Retype exactly the lines from the one holding "R206: 22k (GND, W6) -> 33k (GND, W6)" through the final line of the data, both included.
Source data START
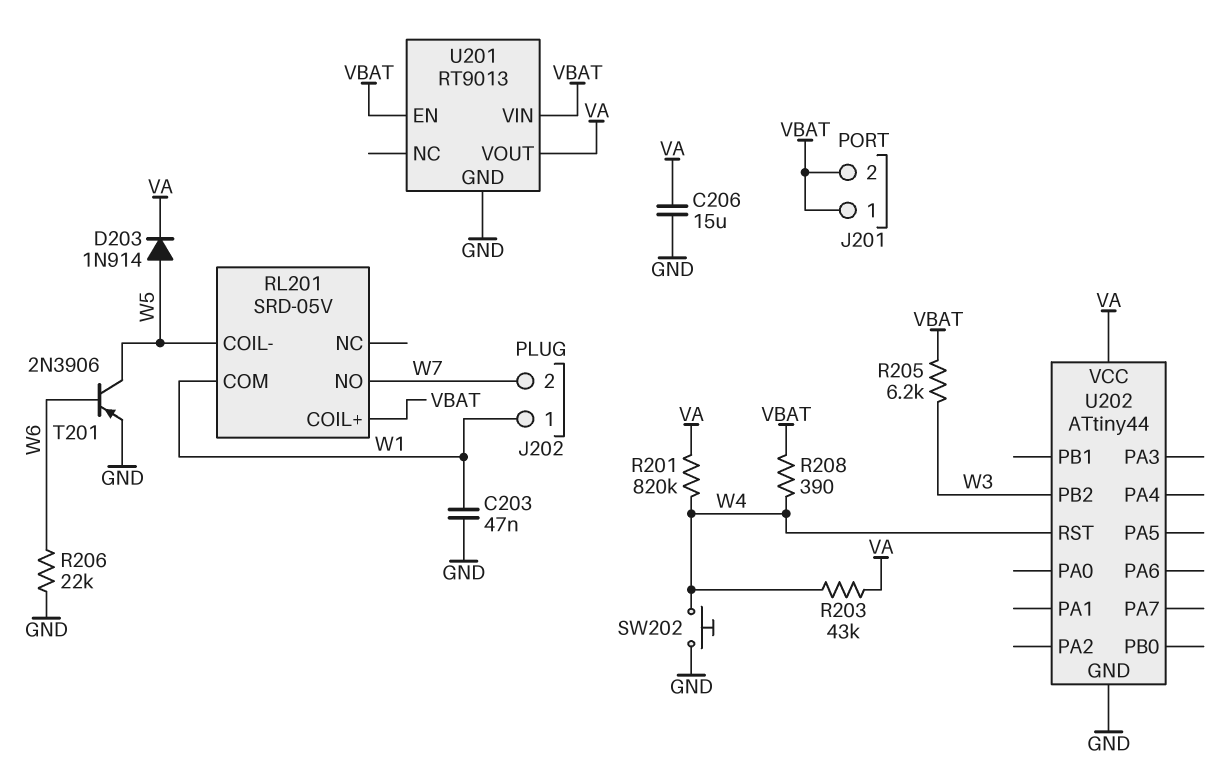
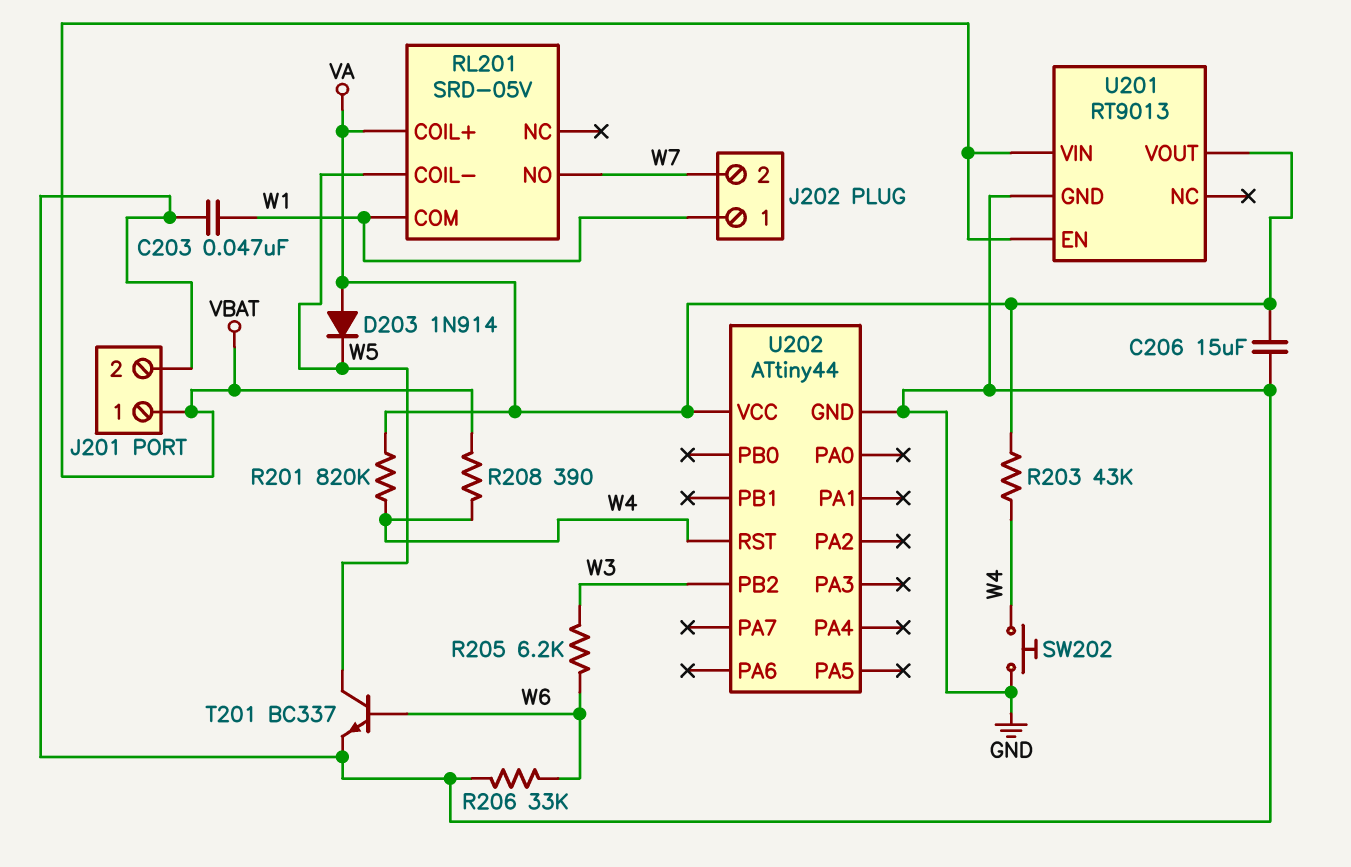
D203: diode 1N914 (A W5, K VA) -> diode 1N914 (A VA, K W5)
J201 pin 2: VBAT -> GND
R205: 6.2k (VBAT, W3) -> 6.2k (W3, W6)
R206: 22k (GND, W6) -> 33k (GND, W6)
RL201 pin COIL+: VBAT -> VA
T201: PNP 2N3906 (B W6, C W5, E GND) -> NPN BC337 (B W6, C W5, E GND)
Source data END
**Result of the task**.
R206: 22k (GND, W6) -> 33k (GND, W6)
RL201 pin COIL+: VBAT -> VA
T201: PNP 2N3906 (B W6, C W5, E GND) -> NPN BC337 (B W6, C W5, E GND)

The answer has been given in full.